_GOAL OF THE EXERCISE_
I'd like the data below restated word for word, with the pictures left out.

---------- SUPPLIED RECORDS

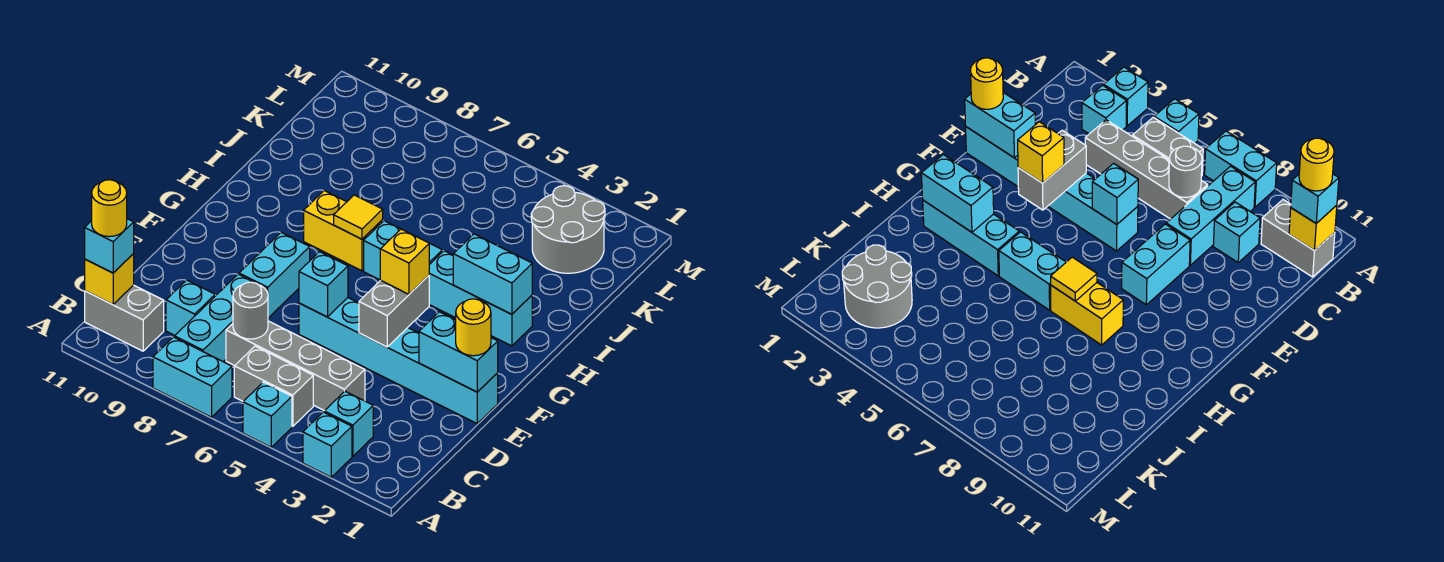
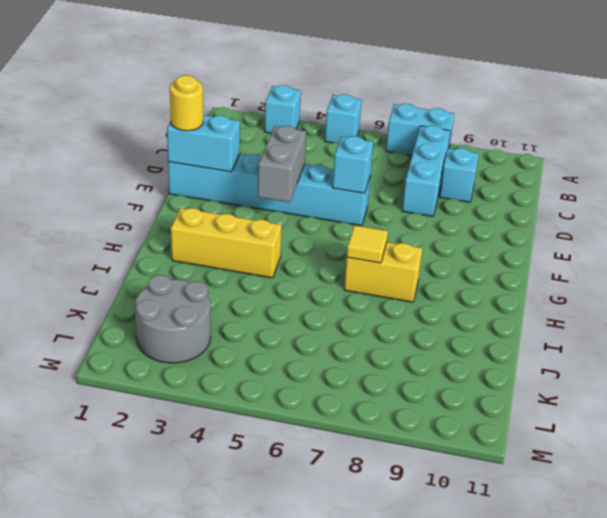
yellow brick H2:H4 level 1 -> cyan brick H2:H4 level 1
none -> cyan brick B3 level 1
none -> grey brick B5:B6 level 1
none -> grey brick B10:B11 level 1

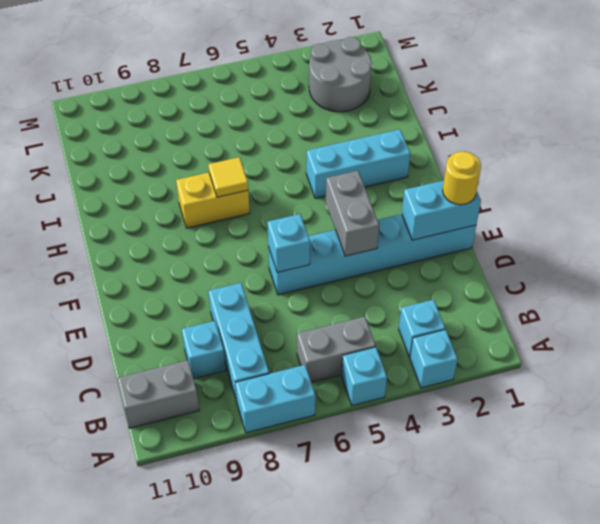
none -> grey brick C4:C7 level 1
none -> cyan brick E8:F8 level 1
none -> cyan brick H5:H6 level 1

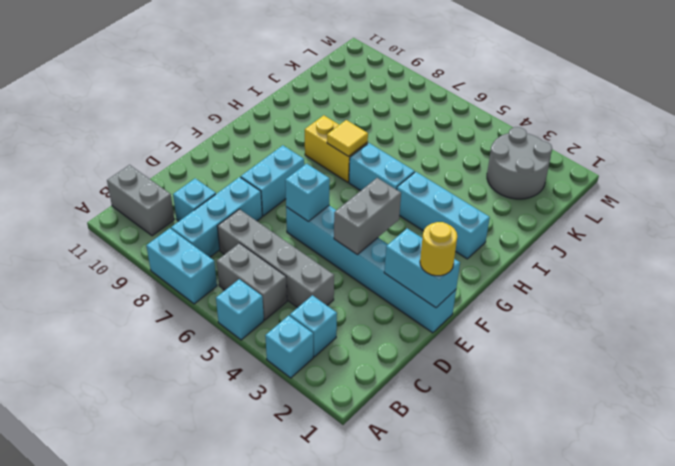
none -> yellow brick B11 level 2
none -> grey round brick C7 level 2
none -> cyan brick H2:H3 level 2

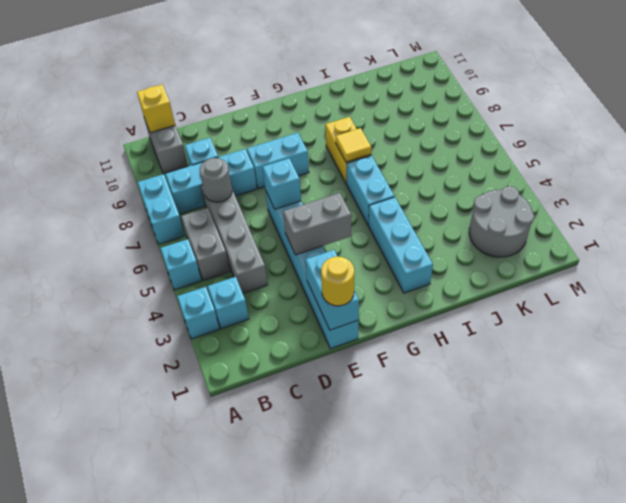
none -> cyan brick H2:H3 level 2
none -> cyan brick B11 level 3
none -> yellow brick F4 level 3

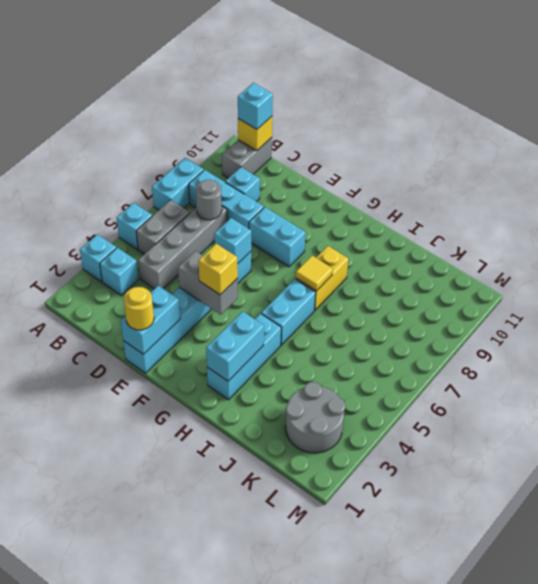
none -> yellow round brick B11 level 4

--------------------

_WRITTEN RESPONSE_
yellow brick H2:H4 level 1 -> cyan brick H2:H4 level 1
none -> cyan brick B3 level 1
none -> grey brick B5:B6 level 1
none -> grey brick B10:B11 level 1

none -> grey brick C4:C7 level 1
none -> cyan brick E8:F8 level 1
none -> cyan brick H5:H6 level 1

none -> yellow brick B11 level 2
none -> grey round brick C7 level 2
none -> cyan brick H2:H3 level 2

none -> cyan brick H2:H3 level 2
none -> cyan brick B11 level 3
none -> yellow brick F4 level 3

none -> yellow round brick B11 level 4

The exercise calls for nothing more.